Task input
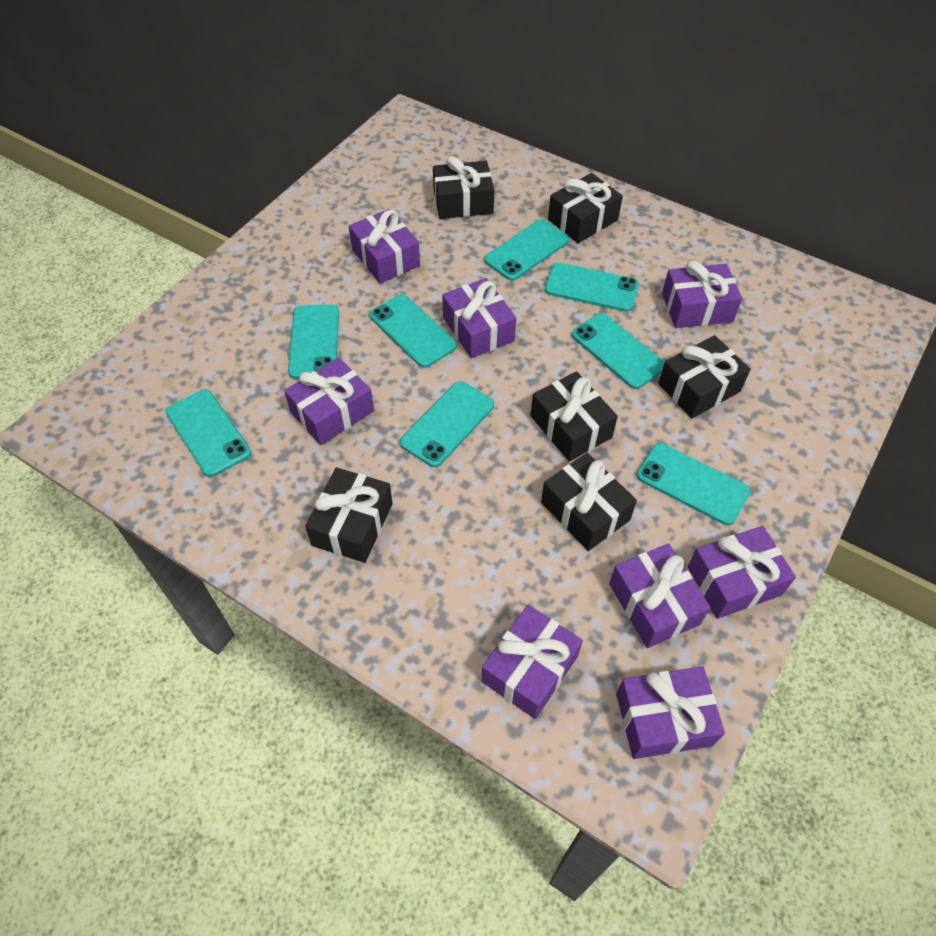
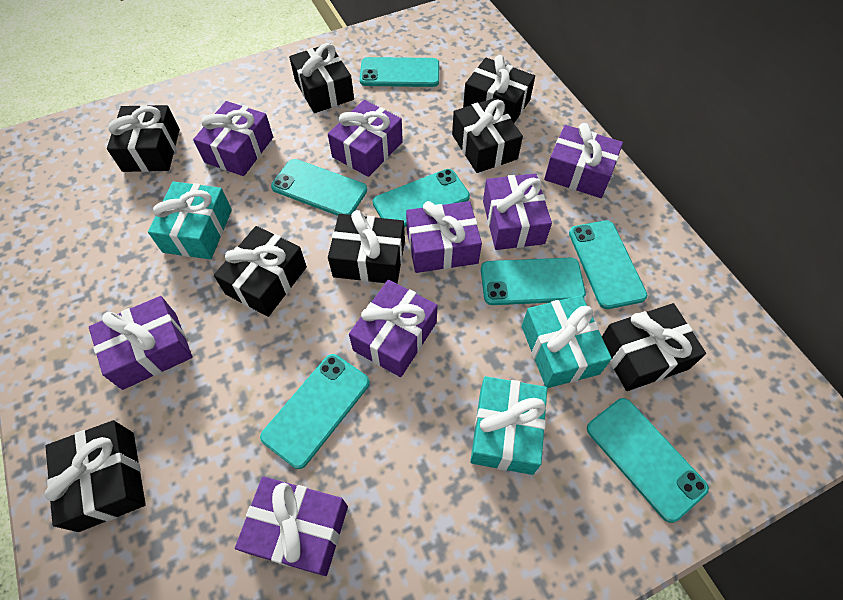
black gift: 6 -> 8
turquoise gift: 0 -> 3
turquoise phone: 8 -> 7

* * *

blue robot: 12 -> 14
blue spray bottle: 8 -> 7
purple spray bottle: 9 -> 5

--

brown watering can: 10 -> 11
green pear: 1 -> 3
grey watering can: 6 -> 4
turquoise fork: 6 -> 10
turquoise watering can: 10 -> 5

Task to carry out
Reproduce, word for word and in full, only the lines above that start at the line with "black gift: 6 -> 8" and run through the line with "turquoise phone: 8 -> 7", both ends included.

Reply to the task
black gift: 6 -> 8
turquoise gift: 0 -> 3
turquoise phone: 8 -> 7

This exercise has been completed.